ASSIGNED TASK | Where a line contains "brown robot [877,557,924,625] -> none", begin there and restate word for word every line to the end of the entries below, pictures excluded.

———

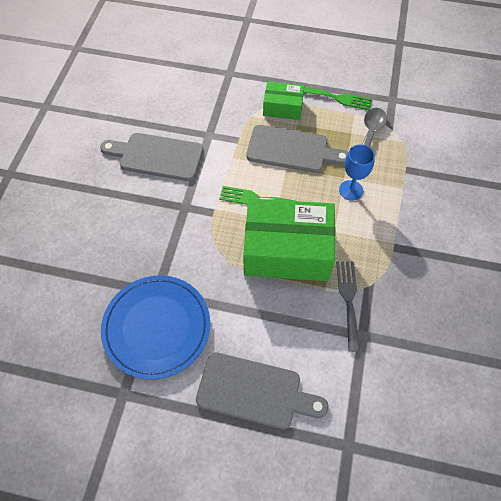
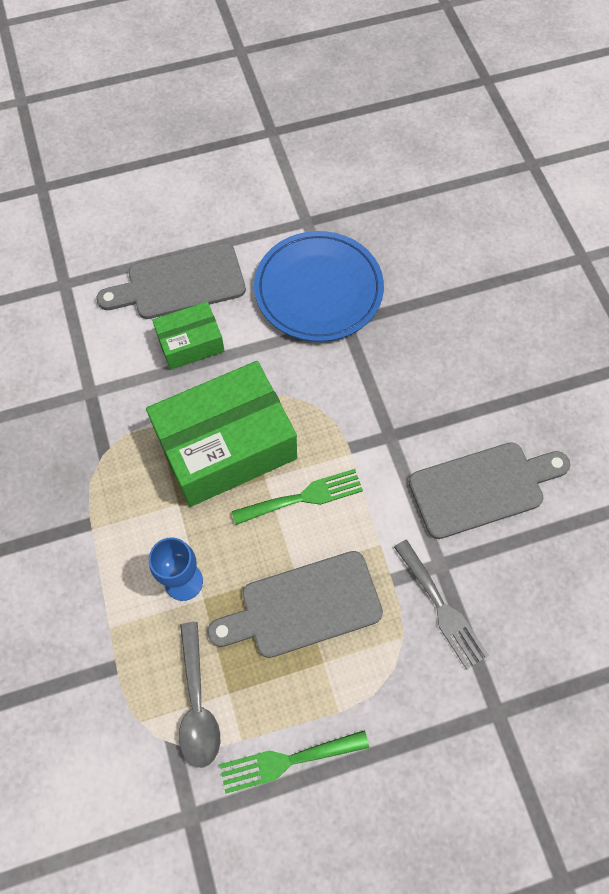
camera: 150 degrees right, 5 degrees up
green box [263,81,304,120] -> green box moved to [152,302,225,370]
grey fork [336,262,360,352] -> grey fork moved to [394,540,489,670]

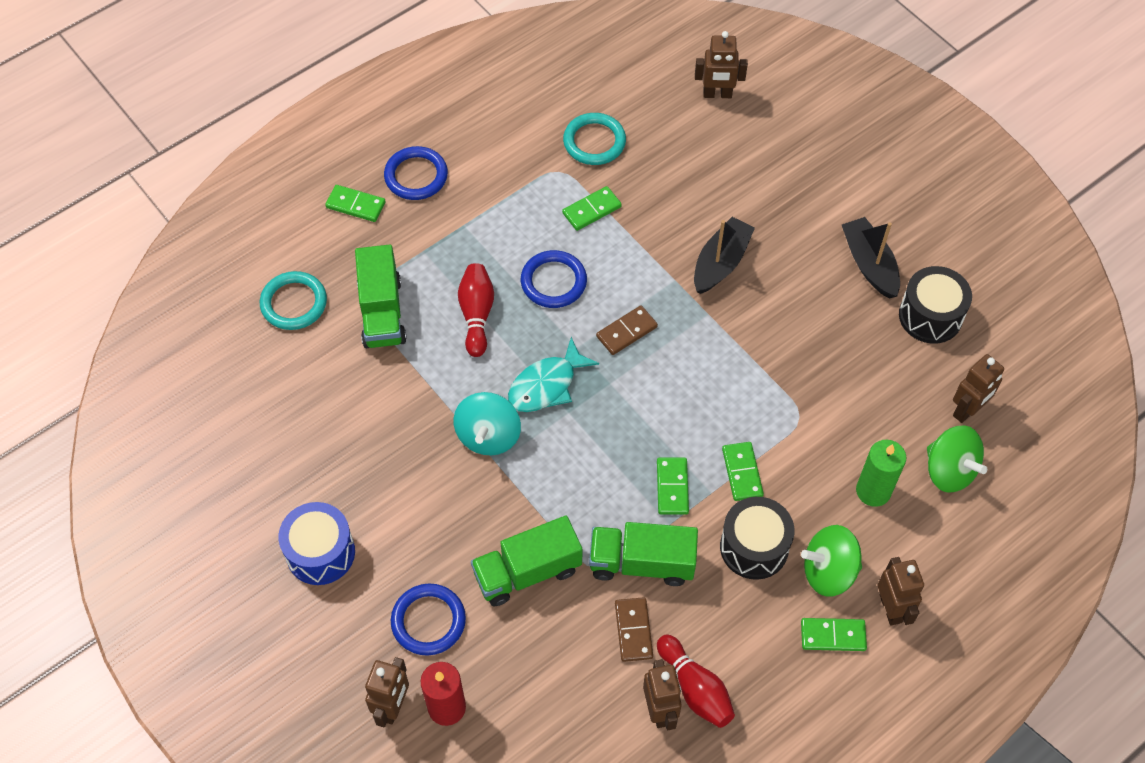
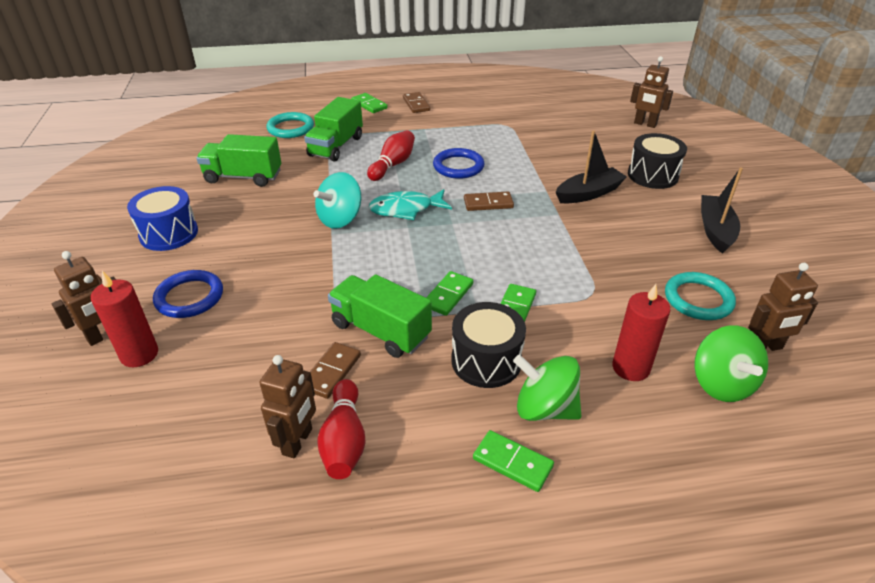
camera: 30 degrees right, 20 degrees down
blue ring [384,146,448,200] -> brown domino [403,92,430,113]
green truck [471,516,582,606] -> green truck moved to [196,134,281,187]
green domino [562,186,622,231] -> none
turquoise ring [563,113,626,165] -> turquoise ring moved to [665,272,736,320]
green candle [856,440,906,507] -> red candle [612,284,671,381]
brown robot [877,557,924,625] -> none
black drum [899,266,972,344] -> black drum moved to [628,133,687,189]

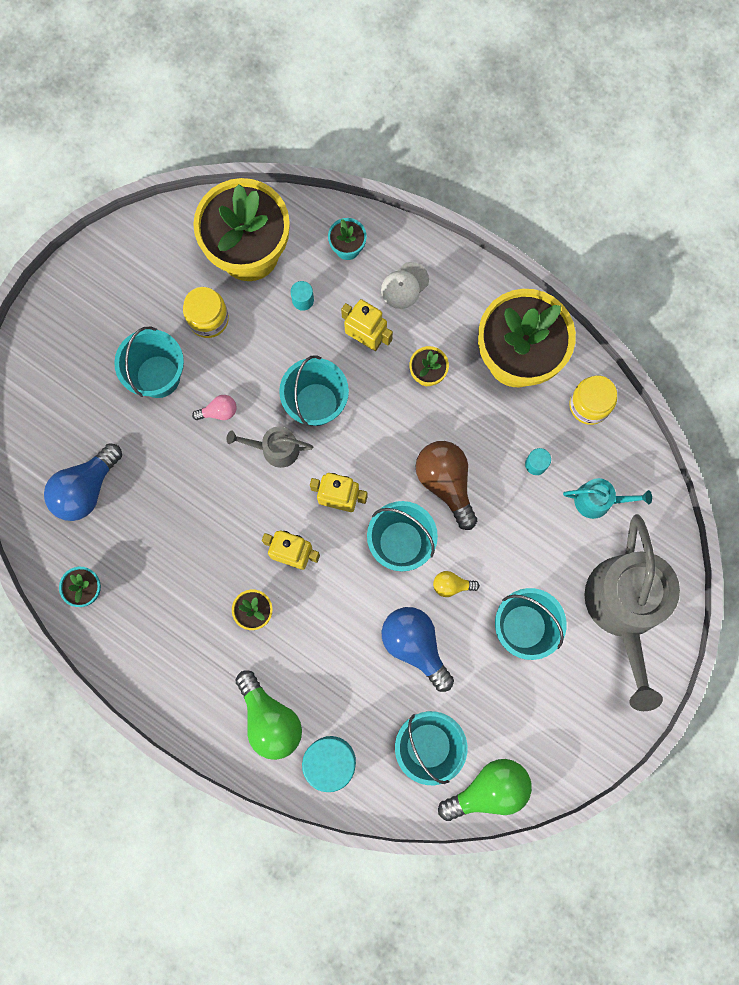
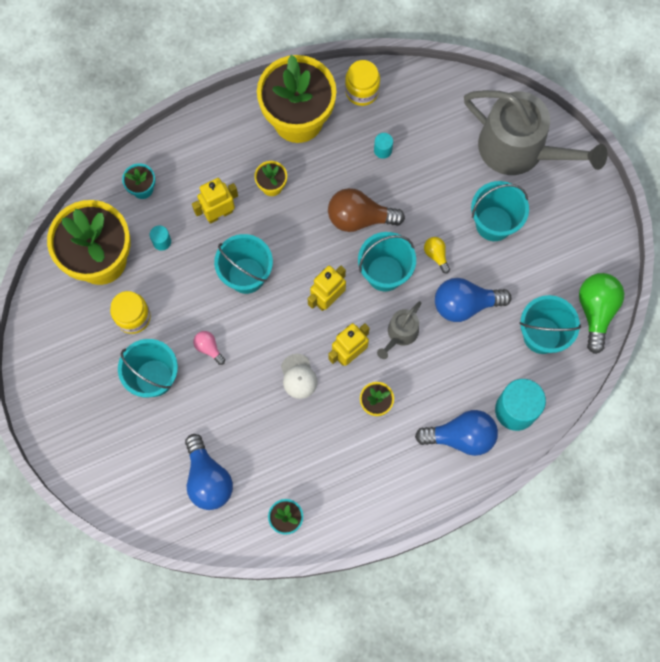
camera: 60 degrees left, 5 degrees down
pink light bulb [192,395,236,420] -> pink light bulb turned 60 degrees counterclockwise [193,331,225,365]
grey watering can [226,426,313,468] -> grey watering can moved to [377,301,421,359]
green light bulb [235,670,302,760] -> blue light bulb [415,410,498,456]
white cap [381,262,429,309] -> white cap moved to [281,354,317,399]
yellow light bulb [433,571,480,597] -> yellow light bulb turned 120 degrees clockwise [424,237,450,274]
turquoise watering can [563,478,652,519] -> none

———

RESULT OF THIS EXERCISE |
brown robot [877,557,924,625] -> none
black drum [899,266,972,344] -> black drum moved to [628,133,687,189]

camera: 60 degrees left, 5 degrees down
pink light bulb [192,395,236,420] -> pink light bulb turned 60 degrees counterclockwise [193,331,225,365]
grey watering can [226,426,313,468] -> grey watering can moved to [377,301,421,359]
green light bulb [235,670,302,760] -> blue light bulb [415,410,498,456]
white cap [381,262,429,309] -> white cap moved to [281,354,317,399]
yellow light bulb [433,571,480,597] -> yellow light bulb turned 120 degrees clockwise [424,237,450,274]
turquoise watering can [563,478,652,519] -> none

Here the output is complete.